Task description => Return only the count of lines in the listing below where the word "none" appears.
(Data provided Opens)
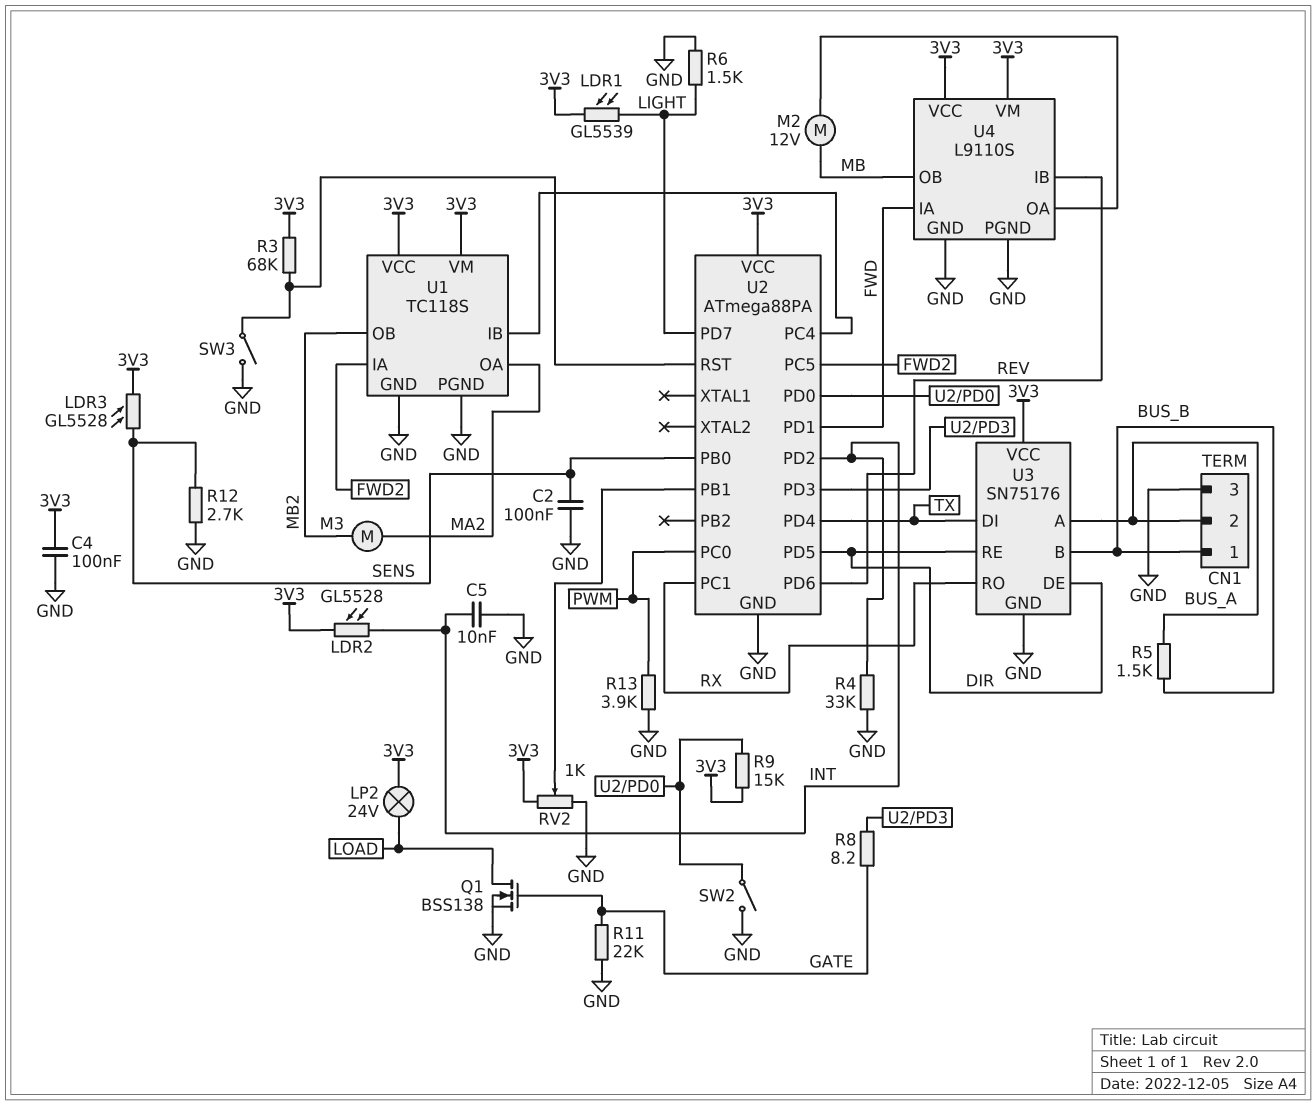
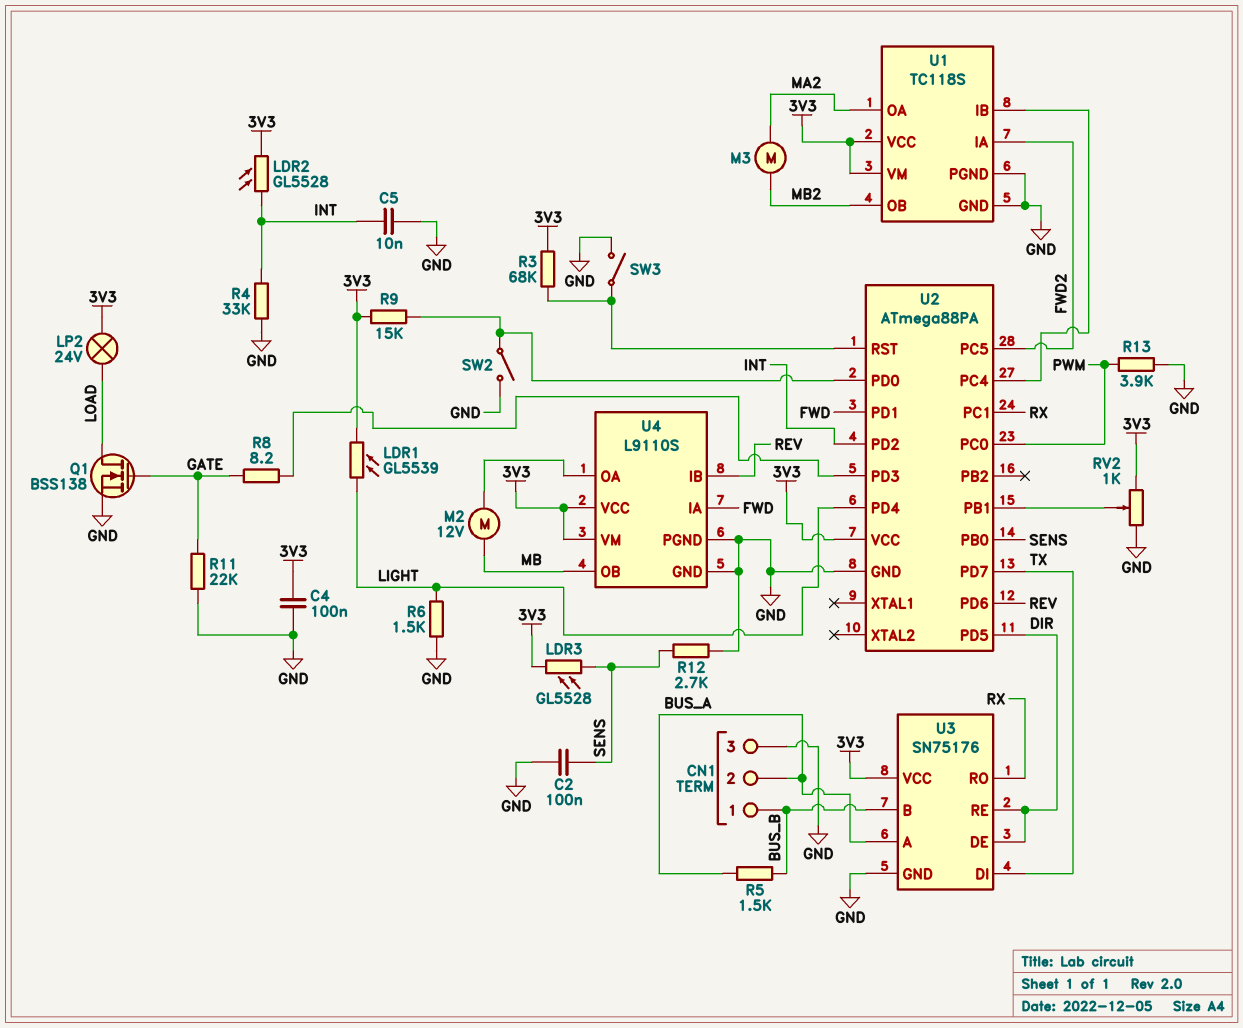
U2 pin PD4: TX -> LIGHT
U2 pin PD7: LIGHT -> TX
(Data provided Closes)
(Data provided Opens)
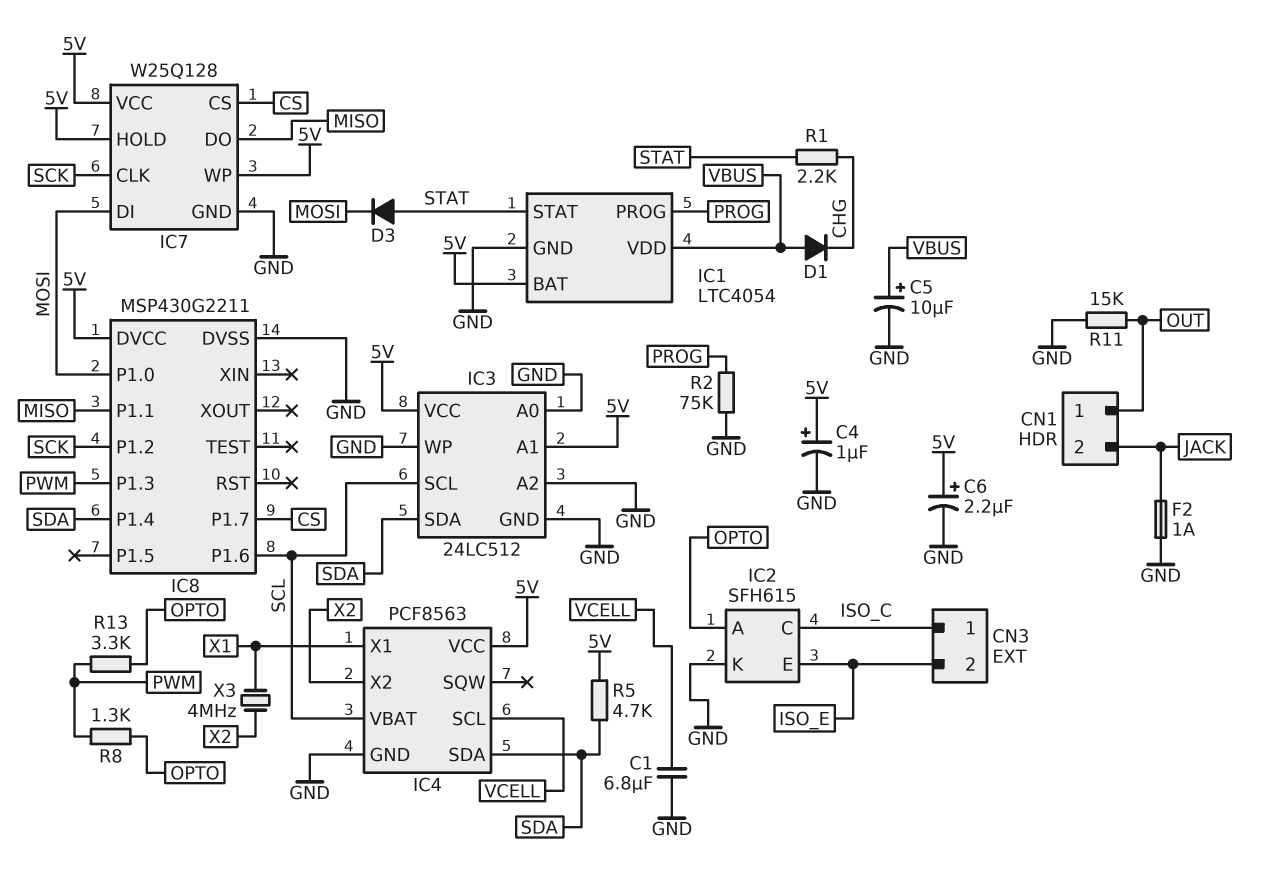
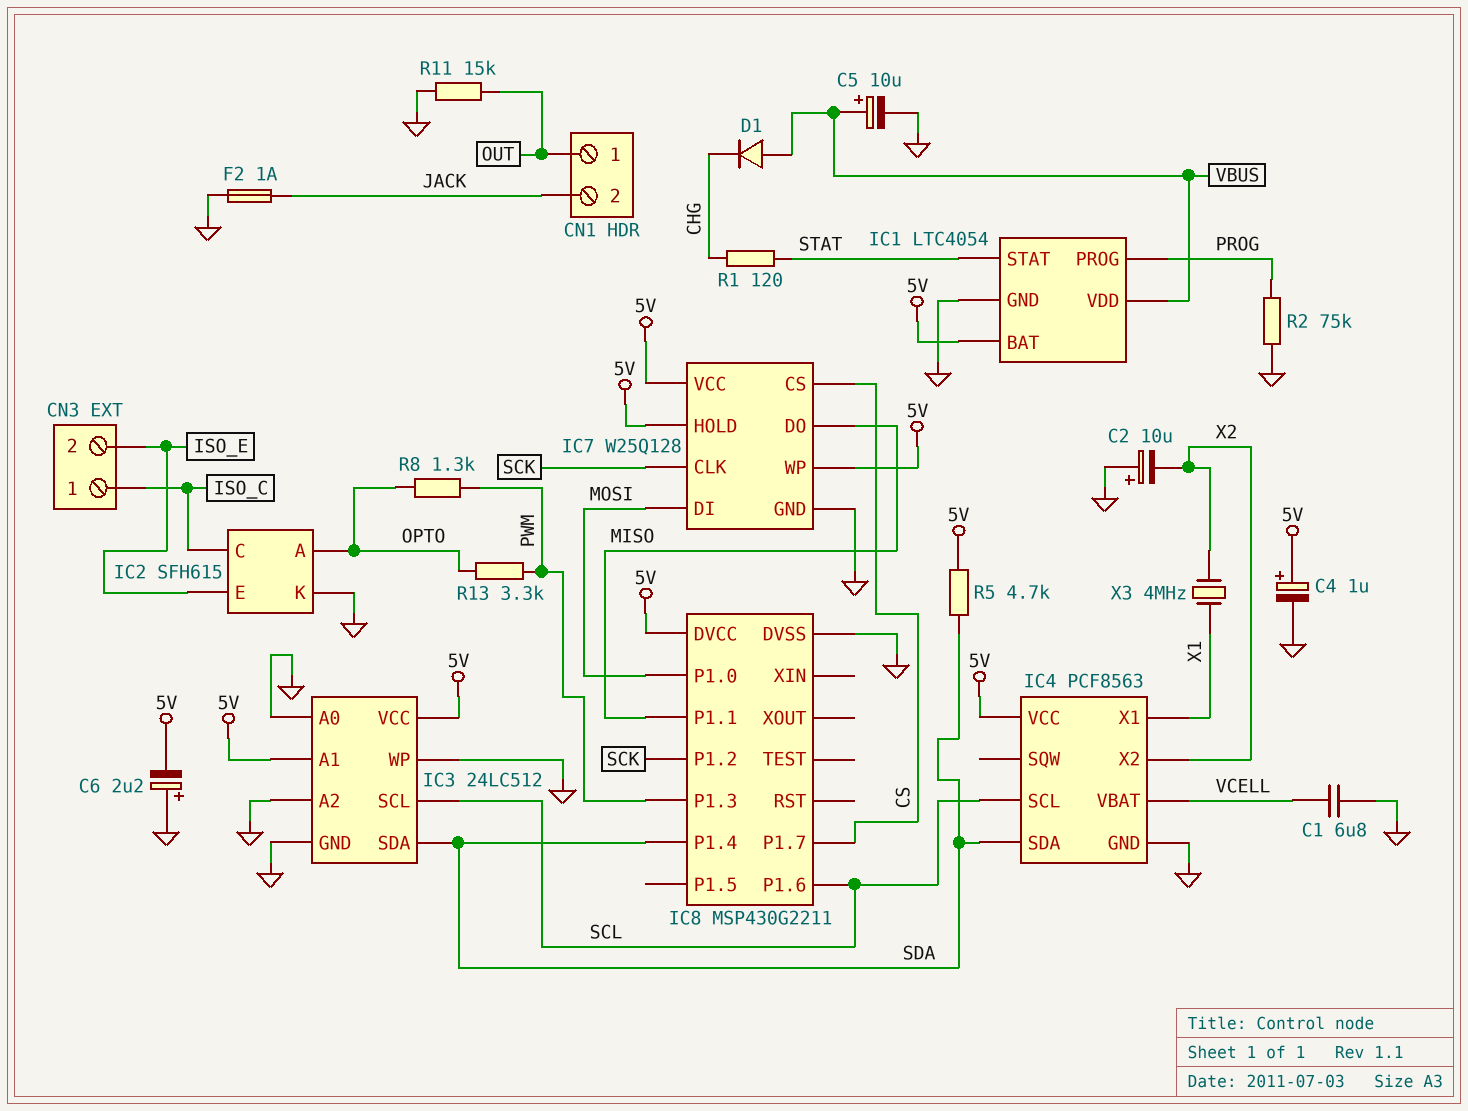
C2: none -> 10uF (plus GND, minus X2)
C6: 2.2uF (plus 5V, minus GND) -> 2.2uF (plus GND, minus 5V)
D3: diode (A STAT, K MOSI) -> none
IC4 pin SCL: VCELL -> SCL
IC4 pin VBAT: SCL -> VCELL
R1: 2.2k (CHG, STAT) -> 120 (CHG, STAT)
(Data provided Closes)
Answer for the task => 2